#### EXERCISE INPUT
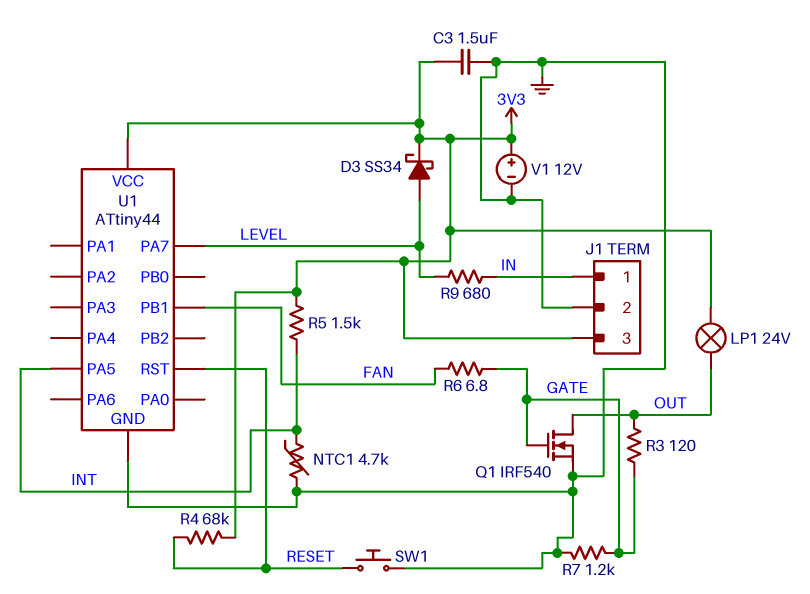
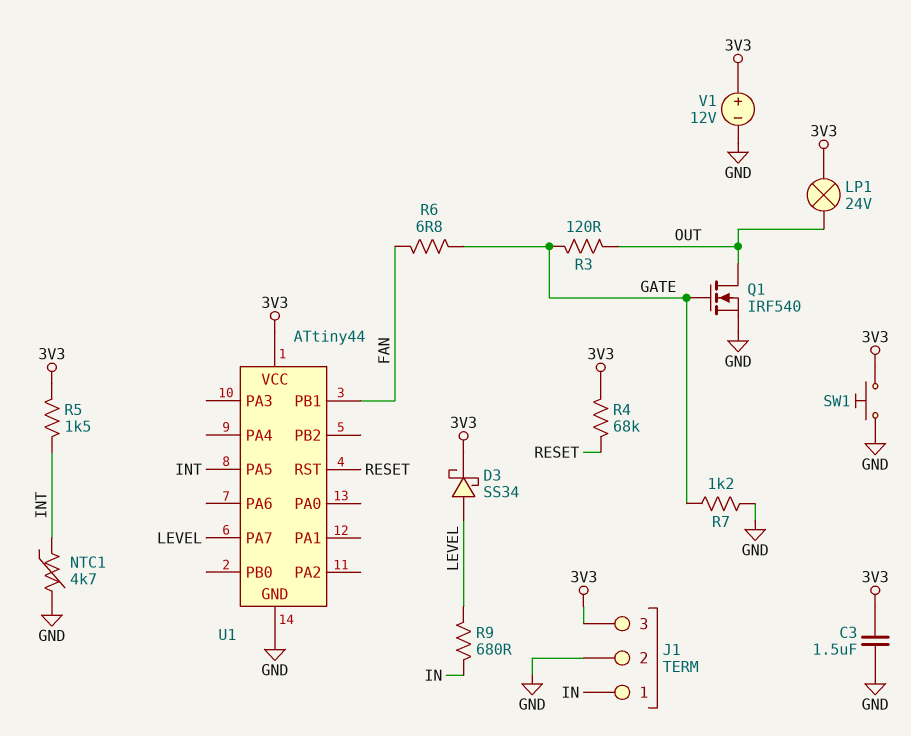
SW1: button (GND, RESET) -> button (3V3, GND)

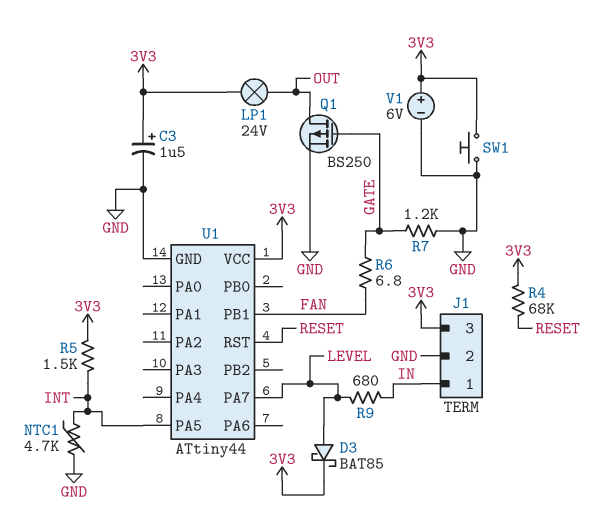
C3: 1.5uF (3V3, GND) -> 1.5uF (plus 3V3, minus GND)
D3: schottky SS34 (A LEVEL, K 3V3) -> schottky BAT85 (A LEVEL, K 3V3)
Q1: NMOS IRF540 (G GATE, D OUT, S GND) -> PMOS BS250 (G GATE, D OUT, S GND)
R3: 120 (GATE, OUT) -> none
V1: 12V (plus 3V3, minus GND) -> 6V (plus 3V3, minus GND)

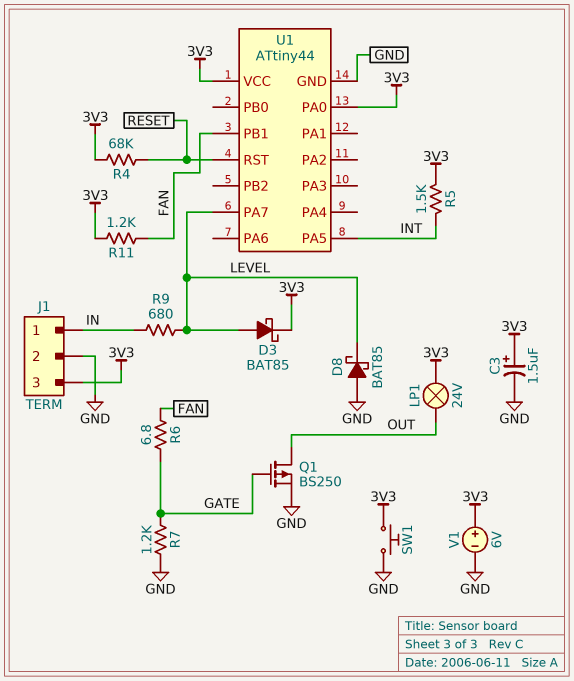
D8: none -> schottky BAT85 (A GND, K LEVEL)
NTC1: 4.7k (GND, INT) -> none
R11: none -> 1.2k (3V3, FAN)
U1 pin PA0: none -> 3V3

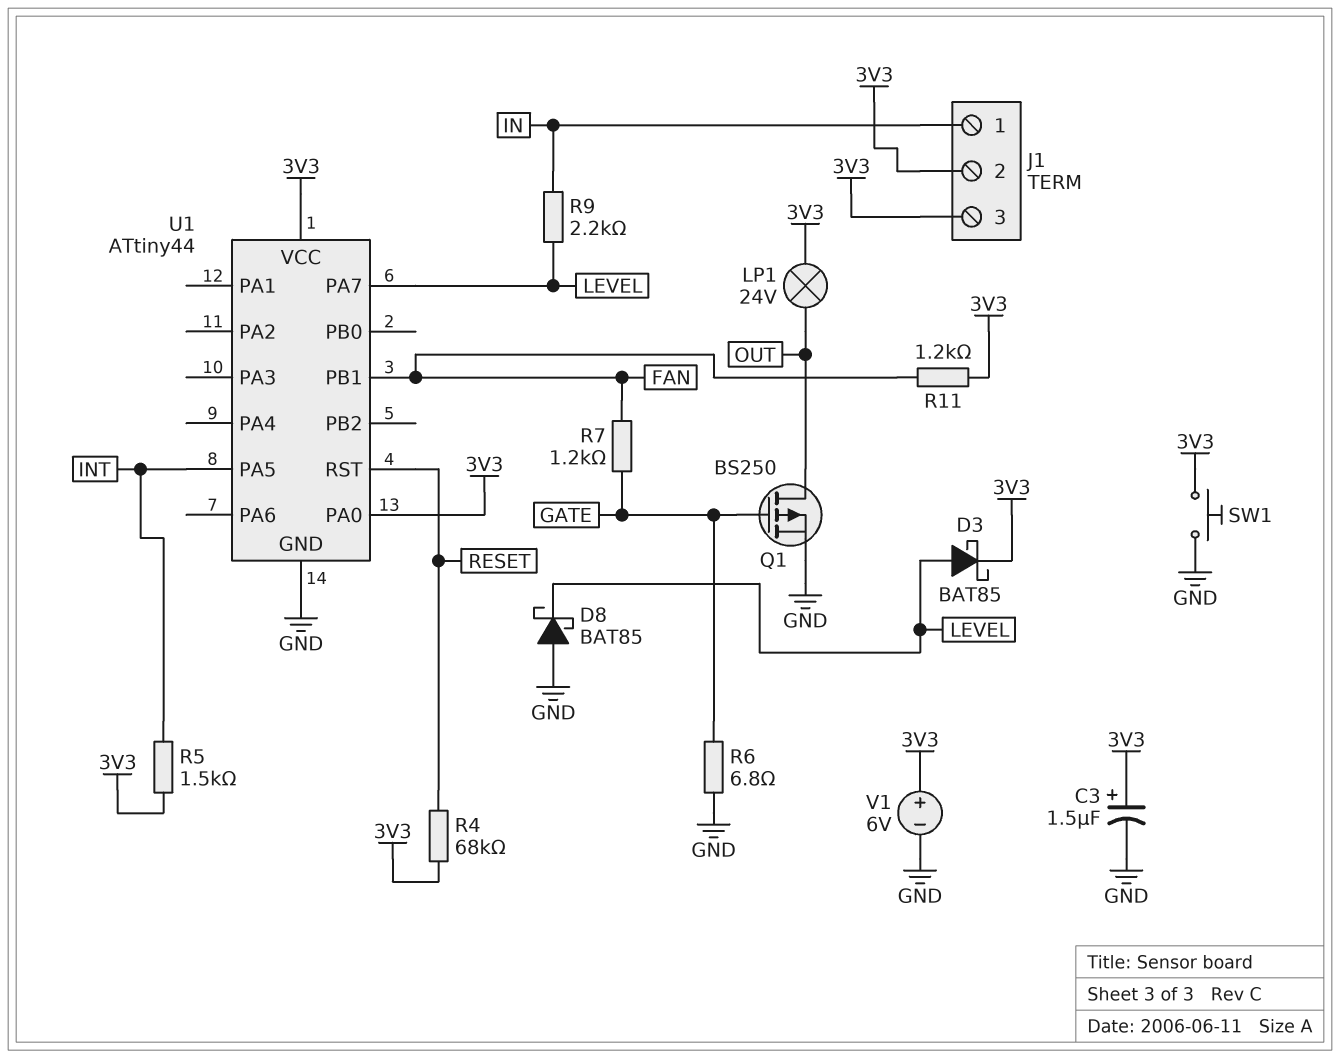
J1 pin 2: GND -> 3V3
R6: 6.8 (FAN, GATE) -> 6.8 (GATE, GND)
R7: 1.2k (GATE, GND) -> 1.2k (FAN, GATE)
R9: 680 (IN, LEVEL) -> 2.2k (IN, LEVEL)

#### TASK PROMPT
A word-for-word retyping of the material above is expected, without pictures.

#### COMPLETED EXERCISE
SW1: button (GND, RESET) -> button (3V3, GND)

C3: 1.5uF (3V3, GND) -> 1.5uF (plus 3V3, minus GND)
D3: schottky SS34 (A LEVEL, K 3V3) -> schottky BAT85 (A LEVEL, K 3V3)
Q1: NMOS IRF540 (G GATE, D OUT, S GND) -> PMOS BS250 (G GATE, D OUT, S GND)
R3: 120 (GATE, OUT) -> none
V1: 12V (plus 3V3, minus GND) -> 6V (plus 3V3, minus GND)

D8: none -> schottky BAT85 (A GND, K LEVEL)
NTC1: 4.7k (GND, INT) -> none
R11: none -> 1.2k (3V3, FAN)
U1 pin PA0: none -> 3V3

J1 pin 2: GND -> 3V3
R6: 6.8 (FAN, GATE) -> 6.8 (GATE, GND)
R7: 1.2k (GATE, GND) -> 1.2k (FAN, GATE)
R9: 680 (IN, LEVEL) -> 2.2k (IN, LEVEL)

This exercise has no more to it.